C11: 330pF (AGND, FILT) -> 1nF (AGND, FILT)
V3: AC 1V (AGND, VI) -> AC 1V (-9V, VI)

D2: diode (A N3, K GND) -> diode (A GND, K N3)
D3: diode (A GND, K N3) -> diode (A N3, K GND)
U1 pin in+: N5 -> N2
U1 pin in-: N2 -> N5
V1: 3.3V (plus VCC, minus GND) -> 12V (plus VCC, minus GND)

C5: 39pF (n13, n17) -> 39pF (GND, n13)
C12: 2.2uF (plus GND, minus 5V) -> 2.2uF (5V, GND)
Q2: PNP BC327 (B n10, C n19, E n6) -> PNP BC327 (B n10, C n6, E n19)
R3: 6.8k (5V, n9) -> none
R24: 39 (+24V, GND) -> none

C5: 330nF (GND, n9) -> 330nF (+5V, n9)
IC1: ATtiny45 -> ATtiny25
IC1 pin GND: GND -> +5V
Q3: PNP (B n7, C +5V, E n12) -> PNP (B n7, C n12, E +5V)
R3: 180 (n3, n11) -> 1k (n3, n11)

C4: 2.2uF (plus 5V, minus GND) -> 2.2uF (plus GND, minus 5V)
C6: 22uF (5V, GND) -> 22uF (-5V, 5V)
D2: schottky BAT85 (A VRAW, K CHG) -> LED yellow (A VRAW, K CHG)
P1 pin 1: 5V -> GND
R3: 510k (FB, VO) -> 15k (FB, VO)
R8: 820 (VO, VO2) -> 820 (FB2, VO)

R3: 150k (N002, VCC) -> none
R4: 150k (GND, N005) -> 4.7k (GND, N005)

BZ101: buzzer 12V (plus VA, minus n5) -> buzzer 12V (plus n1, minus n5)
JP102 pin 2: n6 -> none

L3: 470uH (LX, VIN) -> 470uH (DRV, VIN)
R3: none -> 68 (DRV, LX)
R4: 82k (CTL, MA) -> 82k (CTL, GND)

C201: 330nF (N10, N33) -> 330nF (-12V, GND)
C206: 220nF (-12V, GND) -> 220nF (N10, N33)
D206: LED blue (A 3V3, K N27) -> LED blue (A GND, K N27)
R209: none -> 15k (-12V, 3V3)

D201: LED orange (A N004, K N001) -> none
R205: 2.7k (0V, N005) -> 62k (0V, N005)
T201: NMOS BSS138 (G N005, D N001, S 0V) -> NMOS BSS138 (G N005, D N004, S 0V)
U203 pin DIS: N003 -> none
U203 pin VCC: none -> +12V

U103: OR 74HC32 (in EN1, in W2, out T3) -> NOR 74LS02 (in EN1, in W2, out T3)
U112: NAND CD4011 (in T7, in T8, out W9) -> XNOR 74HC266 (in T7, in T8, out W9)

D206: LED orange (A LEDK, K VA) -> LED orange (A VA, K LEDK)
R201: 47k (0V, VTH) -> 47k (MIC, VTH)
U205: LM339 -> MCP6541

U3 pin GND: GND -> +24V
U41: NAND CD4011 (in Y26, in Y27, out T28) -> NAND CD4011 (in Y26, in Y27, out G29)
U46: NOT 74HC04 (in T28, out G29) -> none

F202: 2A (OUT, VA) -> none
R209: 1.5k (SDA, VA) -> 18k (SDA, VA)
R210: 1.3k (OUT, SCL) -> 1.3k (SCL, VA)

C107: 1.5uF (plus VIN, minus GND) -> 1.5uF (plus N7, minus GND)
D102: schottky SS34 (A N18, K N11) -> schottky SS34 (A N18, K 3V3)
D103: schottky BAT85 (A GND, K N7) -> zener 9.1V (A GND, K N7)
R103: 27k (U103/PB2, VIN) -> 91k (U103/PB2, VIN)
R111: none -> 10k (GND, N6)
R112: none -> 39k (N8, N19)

(ASSIGNMENT)
The line with "T201: NMOS BSS138" through the last line of the entries above: output exactly those lines and nothing else.

(WORKED SOLUTION)
T201: NMOS BSS138 (G N005, D N001, S 0V) -> NMOS BSS138 (G N005, D N004, S 0V)
U203 pin DIS: N003 -> none
U203 pin VCC: none -> +12V

U103: OR 74HC32 (in EN1, in W2, out T3) -> NOR 74LS02 (in EN1, in W2, out T3)
U112: NAND CD4011 (in T7, in T8, out W9) -> XNOR 74HC266 (in T7, in T8, out W9)

D206: LED orange (A LEDK, K VA) -> LED orange (A VA, K LEDK)
R201: 47k (0V, VTH) -> 47k (MIC, VTH)
U205: LM339 -> MCP6541

U3 pin GND: GND -> +24V
U41: NAND CD4011 (in Y26, in Y27, out T28) -> NAND CD4011 (in Y26, in Y27, out G29)
U46: NOT 74HC04 (in T28, out G29) -> none

F202: 2A (OUT, VA) -> none
R209: 1.5k (SDA, VA) -> 18k (SDA, VA)
R210: 1.3k (OUT, SCL) -> 1.3k (SCL, VA)

C107: 1.5uF (plus VIN, minus GND) -> 1.5uF (plus N7, minus GND)
D102: schottky SS34 (A N18, K N11) -> schottky SS34 (A N18, K 3V3)
D103: schottky BAT85 (A GND, K N7) -> zener 9.1V (A GND, K N7)
R103: 27k (U103/PB2, VIN) -> 91k (U103/PB2, VIN)
R111: none -> 10k (GND, N6)
R112: none -> 39k (N8, N19)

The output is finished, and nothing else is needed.